Your task
Starting at the line with "brown brick G8:J9" and going on through the line with "green brick A1", reproduce each line in the records below exactly and nothing more.

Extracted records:
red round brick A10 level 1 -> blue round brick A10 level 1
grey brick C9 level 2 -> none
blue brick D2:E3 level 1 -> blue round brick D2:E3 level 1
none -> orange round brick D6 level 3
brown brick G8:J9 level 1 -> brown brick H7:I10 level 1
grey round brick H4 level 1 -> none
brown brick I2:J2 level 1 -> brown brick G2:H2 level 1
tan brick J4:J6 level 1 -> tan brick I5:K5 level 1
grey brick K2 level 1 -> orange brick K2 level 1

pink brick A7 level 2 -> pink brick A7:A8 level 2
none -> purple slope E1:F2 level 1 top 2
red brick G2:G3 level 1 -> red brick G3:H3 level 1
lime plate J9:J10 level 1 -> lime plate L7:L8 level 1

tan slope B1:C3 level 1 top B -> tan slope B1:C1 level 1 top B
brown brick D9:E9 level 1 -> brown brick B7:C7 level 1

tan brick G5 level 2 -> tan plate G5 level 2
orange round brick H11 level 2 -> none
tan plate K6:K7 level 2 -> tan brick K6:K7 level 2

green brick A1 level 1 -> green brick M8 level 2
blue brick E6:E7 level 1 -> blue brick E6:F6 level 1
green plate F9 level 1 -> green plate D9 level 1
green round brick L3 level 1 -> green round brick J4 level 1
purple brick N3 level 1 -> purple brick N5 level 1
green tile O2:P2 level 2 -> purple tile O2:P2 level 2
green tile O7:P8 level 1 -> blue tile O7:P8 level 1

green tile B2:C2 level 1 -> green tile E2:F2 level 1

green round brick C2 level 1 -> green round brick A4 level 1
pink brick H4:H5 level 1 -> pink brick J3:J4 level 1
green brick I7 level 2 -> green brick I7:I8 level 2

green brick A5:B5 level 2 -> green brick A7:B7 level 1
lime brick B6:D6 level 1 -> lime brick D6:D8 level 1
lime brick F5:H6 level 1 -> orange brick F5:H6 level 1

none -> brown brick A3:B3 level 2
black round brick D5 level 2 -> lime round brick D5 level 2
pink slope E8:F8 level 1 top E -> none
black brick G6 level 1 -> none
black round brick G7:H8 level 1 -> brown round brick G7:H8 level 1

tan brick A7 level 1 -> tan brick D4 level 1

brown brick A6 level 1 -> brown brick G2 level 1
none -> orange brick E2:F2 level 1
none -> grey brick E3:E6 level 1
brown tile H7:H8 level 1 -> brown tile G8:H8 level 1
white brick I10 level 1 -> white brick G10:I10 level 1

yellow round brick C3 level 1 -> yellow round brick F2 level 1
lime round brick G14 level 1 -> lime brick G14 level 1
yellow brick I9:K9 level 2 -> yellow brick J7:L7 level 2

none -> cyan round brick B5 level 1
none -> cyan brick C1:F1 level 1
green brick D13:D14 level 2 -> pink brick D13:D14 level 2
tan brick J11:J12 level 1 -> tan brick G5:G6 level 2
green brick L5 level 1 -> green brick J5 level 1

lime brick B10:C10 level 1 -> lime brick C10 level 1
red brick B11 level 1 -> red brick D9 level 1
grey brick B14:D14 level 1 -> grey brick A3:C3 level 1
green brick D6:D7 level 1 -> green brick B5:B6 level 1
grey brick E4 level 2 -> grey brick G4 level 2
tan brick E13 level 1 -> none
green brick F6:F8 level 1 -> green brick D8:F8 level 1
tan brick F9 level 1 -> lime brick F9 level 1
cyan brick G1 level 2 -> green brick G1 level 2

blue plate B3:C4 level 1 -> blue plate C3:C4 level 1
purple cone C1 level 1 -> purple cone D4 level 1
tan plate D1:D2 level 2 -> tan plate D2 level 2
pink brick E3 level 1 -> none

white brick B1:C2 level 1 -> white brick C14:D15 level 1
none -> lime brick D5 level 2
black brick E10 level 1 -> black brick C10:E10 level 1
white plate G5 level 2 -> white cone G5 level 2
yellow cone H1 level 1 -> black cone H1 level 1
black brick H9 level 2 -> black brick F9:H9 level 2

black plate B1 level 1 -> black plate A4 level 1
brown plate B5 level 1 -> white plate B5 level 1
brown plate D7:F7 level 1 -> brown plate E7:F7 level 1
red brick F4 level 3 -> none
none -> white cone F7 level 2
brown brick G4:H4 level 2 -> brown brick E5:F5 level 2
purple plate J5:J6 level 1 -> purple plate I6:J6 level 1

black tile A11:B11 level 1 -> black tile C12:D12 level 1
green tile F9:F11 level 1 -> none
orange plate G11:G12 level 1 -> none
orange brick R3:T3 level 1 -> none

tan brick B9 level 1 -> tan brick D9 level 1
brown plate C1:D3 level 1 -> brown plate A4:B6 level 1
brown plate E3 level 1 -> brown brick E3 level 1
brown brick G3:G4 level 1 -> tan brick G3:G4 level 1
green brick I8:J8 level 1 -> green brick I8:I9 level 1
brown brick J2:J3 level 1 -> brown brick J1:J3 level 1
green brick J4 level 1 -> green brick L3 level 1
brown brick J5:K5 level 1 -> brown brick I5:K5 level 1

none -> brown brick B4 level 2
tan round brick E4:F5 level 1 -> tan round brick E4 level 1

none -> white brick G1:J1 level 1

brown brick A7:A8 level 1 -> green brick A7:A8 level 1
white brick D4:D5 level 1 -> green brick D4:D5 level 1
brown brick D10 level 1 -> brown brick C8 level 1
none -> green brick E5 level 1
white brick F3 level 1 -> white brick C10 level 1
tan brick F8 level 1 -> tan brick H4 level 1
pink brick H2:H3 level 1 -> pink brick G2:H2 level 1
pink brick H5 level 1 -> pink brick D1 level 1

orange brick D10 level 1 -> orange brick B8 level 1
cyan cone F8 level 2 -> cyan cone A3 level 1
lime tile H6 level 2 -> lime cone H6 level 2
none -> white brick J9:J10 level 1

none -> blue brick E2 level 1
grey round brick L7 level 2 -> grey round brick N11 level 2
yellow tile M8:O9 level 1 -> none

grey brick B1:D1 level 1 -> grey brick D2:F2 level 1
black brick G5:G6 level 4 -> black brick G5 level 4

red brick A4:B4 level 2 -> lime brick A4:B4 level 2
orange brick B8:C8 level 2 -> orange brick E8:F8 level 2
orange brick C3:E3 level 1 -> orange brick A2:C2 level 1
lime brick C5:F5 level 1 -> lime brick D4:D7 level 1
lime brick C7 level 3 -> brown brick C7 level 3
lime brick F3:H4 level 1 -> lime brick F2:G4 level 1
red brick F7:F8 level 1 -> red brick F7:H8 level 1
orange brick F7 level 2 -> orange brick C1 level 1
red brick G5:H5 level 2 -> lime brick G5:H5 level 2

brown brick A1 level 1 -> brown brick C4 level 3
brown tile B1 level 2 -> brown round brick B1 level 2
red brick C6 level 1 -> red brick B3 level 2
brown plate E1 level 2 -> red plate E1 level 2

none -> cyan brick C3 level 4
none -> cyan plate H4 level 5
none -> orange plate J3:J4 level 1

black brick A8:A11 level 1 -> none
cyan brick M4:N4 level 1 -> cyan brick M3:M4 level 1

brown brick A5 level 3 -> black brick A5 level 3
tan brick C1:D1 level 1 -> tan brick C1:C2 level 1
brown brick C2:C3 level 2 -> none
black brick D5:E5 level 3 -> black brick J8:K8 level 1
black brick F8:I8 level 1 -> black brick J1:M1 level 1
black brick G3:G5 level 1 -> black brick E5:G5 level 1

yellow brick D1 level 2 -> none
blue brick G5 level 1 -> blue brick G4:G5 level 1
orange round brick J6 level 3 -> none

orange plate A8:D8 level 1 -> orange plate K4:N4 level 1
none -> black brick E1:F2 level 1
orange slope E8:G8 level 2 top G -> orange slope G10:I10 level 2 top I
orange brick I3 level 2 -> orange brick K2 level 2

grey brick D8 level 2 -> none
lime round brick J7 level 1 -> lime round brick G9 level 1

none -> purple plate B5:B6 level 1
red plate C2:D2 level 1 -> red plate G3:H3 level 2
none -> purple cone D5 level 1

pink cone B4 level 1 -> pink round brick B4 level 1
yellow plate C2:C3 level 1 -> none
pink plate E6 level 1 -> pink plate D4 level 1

Exercise response
brown brick G8:J9 level 1 -> brown brick H7:I10 level 1
grey round brick H4 level 1 -> none
brown brick I2:J2 level 1 -> brown brick G2:H2 level 1
tan brick J4:J6 level 1 -> tan brick I5:K5 level 1
grey brick K2 level 1 -> orange brick K2 level 1

pink brick A7 level 2 -> pink brick A7:A8 level 2
none -> purple slope E1:F2 level 1 top 2
red brick G2:G3 level 1 -> red brick G3:H3 level 1
lime plate J9:J10 level 1 -> lime plate L7:L8 level 1

tan slope B1:C3 level 1 top B -> tan slope B1:C1 level 1 top B
brown brick D9:E9 level 1 -> brown brick B7:C7 level 1

tan brick G5 level 2 -> tan plate G5 level 2
orange round brick H11 level 2 -> none
tan plate K6:K7 level 2 -> tan brick K6:K7 level 2

green brick A1 level 1 -> green brick M8 level 2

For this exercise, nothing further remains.